## EXERCISE DIRECTIONS
Beneath this instruction is a listing; print exactly the lines in it starting at the line that contains "R8: 24k (GND, N7) -> 33 (GND, N7)" and going through the line that contains "U201 pin out: VTH -> CMP".

## RECORDED INFORMATION
::::::

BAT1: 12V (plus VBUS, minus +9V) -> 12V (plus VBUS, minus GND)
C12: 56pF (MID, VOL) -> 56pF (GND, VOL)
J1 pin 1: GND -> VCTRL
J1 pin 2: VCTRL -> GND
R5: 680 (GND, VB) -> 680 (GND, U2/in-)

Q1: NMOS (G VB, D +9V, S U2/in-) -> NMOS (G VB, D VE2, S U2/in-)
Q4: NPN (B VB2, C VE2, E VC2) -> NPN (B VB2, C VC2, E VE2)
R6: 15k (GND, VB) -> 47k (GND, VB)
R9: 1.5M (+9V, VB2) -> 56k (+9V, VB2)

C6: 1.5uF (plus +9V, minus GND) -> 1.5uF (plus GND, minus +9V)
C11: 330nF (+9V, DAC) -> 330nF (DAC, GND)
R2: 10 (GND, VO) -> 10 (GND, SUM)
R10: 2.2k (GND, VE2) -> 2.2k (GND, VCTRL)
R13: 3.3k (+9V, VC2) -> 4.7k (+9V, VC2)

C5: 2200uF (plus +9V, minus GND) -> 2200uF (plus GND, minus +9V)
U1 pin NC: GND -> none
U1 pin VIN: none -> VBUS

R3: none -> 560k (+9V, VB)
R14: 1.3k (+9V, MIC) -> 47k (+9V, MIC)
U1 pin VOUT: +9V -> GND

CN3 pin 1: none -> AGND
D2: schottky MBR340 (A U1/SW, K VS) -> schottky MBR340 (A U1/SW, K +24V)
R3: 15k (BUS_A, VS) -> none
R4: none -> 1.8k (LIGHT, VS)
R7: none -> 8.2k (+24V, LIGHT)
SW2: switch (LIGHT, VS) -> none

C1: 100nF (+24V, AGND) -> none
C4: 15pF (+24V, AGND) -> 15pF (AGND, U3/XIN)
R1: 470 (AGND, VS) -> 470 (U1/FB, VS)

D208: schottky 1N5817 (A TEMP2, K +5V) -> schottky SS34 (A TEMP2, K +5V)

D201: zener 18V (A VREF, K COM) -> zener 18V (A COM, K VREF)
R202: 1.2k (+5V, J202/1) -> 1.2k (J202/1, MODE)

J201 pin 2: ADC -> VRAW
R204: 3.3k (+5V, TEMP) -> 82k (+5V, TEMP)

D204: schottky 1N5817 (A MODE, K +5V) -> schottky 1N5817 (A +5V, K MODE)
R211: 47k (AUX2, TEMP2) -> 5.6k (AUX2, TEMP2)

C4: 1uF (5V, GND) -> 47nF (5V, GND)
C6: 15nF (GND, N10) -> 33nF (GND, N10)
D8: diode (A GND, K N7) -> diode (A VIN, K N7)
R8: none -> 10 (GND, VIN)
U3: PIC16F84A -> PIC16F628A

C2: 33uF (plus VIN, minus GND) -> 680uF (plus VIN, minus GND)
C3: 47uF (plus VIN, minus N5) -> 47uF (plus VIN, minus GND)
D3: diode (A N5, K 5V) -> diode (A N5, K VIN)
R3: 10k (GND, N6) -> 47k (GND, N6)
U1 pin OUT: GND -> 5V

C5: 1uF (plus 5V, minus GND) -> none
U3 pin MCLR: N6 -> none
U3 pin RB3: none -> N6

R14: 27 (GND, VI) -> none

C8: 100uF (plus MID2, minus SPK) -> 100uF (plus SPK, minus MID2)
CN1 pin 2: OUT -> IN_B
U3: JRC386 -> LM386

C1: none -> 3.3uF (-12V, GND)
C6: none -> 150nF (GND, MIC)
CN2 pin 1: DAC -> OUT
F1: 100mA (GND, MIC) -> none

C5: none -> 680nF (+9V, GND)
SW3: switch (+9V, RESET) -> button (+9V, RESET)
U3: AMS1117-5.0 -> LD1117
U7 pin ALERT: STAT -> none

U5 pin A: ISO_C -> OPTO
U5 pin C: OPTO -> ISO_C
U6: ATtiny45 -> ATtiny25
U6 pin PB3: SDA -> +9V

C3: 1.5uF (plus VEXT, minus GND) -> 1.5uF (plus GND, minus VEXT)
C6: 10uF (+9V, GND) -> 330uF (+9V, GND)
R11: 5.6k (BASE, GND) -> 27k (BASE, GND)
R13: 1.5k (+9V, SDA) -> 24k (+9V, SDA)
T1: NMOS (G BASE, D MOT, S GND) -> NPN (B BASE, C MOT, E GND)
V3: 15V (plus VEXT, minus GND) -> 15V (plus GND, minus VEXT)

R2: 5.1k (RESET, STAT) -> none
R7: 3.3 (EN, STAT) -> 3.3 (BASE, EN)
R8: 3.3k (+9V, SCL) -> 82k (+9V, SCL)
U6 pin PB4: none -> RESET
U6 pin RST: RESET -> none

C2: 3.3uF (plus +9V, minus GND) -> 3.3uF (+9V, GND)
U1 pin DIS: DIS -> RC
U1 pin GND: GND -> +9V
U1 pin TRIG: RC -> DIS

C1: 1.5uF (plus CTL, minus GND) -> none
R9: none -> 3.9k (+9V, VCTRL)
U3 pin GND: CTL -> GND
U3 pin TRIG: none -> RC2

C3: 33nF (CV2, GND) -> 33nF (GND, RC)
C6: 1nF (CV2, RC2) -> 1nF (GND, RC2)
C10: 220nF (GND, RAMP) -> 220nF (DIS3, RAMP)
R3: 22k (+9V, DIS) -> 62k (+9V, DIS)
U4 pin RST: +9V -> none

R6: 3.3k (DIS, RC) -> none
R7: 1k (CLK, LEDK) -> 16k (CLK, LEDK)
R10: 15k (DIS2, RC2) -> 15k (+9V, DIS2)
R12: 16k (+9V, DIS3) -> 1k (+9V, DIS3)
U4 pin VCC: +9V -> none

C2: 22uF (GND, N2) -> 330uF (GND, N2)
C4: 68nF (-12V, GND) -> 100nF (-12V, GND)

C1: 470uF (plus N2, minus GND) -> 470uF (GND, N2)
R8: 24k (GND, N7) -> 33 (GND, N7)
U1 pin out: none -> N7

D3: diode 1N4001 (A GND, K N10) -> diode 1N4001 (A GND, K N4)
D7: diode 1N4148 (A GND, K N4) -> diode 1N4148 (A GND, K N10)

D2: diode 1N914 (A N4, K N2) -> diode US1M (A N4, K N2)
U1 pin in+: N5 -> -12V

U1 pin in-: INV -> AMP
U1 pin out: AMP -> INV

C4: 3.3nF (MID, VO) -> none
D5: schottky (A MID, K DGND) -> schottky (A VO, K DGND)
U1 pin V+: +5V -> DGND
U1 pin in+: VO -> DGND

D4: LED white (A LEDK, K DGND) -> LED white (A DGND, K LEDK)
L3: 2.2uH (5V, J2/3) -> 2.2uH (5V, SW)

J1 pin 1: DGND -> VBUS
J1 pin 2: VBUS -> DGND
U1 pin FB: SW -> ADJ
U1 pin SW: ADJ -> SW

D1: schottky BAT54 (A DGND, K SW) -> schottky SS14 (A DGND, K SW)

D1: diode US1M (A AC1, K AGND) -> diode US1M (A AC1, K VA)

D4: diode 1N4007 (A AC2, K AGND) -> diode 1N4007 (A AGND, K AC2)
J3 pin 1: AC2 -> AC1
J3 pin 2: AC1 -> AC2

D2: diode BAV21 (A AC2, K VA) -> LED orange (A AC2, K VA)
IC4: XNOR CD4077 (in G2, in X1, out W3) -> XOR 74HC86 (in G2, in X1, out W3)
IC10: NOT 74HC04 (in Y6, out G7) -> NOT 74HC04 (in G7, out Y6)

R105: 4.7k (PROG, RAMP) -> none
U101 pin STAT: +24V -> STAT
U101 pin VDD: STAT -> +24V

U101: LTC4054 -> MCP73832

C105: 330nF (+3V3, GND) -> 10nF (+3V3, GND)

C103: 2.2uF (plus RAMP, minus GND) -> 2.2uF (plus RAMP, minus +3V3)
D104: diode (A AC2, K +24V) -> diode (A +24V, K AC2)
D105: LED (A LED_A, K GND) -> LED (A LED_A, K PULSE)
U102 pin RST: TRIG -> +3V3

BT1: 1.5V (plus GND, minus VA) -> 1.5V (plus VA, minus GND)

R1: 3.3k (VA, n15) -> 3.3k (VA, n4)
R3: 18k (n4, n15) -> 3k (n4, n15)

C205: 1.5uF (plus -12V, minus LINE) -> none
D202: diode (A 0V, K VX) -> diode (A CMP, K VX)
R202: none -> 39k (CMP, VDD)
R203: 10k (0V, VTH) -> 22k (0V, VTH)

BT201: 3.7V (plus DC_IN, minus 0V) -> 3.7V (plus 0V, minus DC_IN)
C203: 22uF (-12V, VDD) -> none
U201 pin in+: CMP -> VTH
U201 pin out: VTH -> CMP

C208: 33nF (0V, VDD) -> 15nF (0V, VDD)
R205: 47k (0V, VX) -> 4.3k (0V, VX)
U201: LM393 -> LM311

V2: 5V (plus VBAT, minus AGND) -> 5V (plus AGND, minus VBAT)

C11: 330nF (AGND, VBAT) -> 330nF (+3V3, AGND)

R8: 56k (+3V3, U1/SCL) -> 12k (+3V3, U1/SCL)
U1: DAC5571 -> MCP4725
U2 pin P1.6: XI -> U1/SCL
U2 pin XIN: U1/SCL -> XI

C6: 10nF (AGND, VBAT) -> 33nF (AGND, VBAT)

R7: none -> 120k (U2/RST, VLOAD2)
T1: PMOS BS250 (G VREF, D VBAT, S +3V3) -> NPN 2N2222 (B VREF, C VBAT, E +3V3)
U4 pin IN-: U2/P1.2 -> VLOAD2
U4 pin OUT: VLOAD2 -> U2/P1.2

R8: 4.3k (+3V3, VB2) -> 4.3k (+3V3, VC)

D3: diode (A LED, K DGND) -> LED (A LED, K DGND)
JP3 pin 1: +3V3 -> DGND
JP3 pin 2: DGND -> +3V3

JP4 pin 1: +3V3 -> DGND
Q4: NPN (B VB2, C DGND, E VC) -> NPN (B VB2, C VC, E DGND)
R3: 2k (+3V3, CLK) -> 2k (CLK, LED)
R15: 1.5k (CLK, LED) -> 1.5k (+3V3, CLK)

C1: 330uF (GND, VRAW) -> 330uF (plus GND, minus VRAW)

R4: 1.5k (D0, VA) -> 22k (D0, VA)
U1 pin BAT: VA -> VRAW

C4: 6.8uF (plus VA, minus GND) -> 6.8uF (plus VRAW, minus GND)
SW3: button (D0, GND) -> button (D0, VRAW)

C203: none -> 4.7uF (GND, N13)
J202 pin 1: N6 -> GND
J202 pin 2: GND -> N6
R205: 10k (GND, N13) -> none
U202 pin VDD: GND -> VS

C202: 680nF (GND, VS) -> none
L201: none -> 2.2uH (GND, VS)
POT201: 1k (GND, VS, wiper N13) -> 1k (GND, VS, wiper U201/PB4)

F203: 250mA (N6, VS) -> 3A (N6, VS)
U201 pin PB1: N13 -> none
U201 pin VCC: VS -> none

::::::

## ANSWER AREA
R8: 24k (GND, N7) -> 33 (GND, N7)
U1 pin out: none -> N7

D3: diode 1N4001 (A GND, K N10) -> diode 1N4001 (A GND, K N4)
D7: diode 1N4148 (A GND, K N4) -> diode 1N4148 (A GND, K N10)

D2: diode 1N914 (A N4, K N2) -> diode US1M (A N4, K N2)
U1 pin in+: N5 -> -12V

U1 pin in-: INV -> AMP
U1 pin out: AMP -> INV

C4: 3.3nF (MID, VO) -> none
D5: schottky (A MID, K DGND) -> schottky (A VO, K DGND)
U1 pin V+: +5V -> DGND
U1 pin in+: VO -> DGND

D4: LED white (A LEDK, K DGND) -> LED white (A DGND, K LEDK)
L3: 2.2uH (5V, J2/3) -> 2.2uH (5V, SW)

J1 pin 1: DGND -> VBUS
J1 pin 2: VBUS -> DGND
U1 pin FB: SW -> ADJ
U1 pin SW: ADJ -> SW

D1: schottky BAT54 (A DGND, K SW) -> schottky SS14 (A DGND, K SW)

D1: diode US1M (A AC1, K AGND) -> diode US1M (A AC1, K VA)

D4: diode 1N4007 (A AC2, K AGND) -> diode 1N4007 (A AGND, K AC2)
J3 pin 1: AC2 -> AC1
J3 pin 2: AC1 -> AC2

D2: diode BAV21 (A AC2, K VA) -> LED orange (A AC2, K VA)
IC4: XNOR CD4077 (in G2, in X1, out W3) -> XOR 74HC86 (in G2, in X1, out W3)
IC10: NOT 74HC04 (in Y6, out G7) -> NOT 74HC04 (in G7, out Y6)

R105: 4.7k (PROG, RAMP) -> none
U101 pin STAT: +24V -> STAT
U101 pin VDD: STAT -> +24V

U101: LTC4054 -> MCP73832

C105: 330nF (+3V3, GND) -> 10nF (+3V3, GND)

C103: 2.2uF (plus RAMP, minus GND) -> 2.2uF (plus RAMP, minus +3V3)
D104: diode (A AC2, K +24V) -> diode (A +24V, K AC2)
D105: LED (A LED_A, K GND) -> LED (A LED_A, K PULSE)
U102 pin RST: TRIG -> +3V3

BT1: 1.5V (plus GND, minus VA) -> 1.5V (plus VA, minus GND)

R1: 3.3k (VA, n15) -> 3.3k (VA, n4)
R3: 18k (n4, n15) -> 3k (n4, n15)

C205: 1.5uF (plus -12V, minus LINE) -> none
D202: diode (A 0V, K VX) -> diode (A CMP, K VX)
R202: none -> 39k (CMP, VDD)
R203: 10k (0V, VTH) -> 22k (0V, VTH)

BT201: 3.7V (plus DC_IN, minus 0V) -> 3.7V (plus 0V, minus DC_IN)
C203: 22uF (-12V, VDD) -> none
U201 pin in+: CMP -> VTH
U201 pin out: VTH -> CMP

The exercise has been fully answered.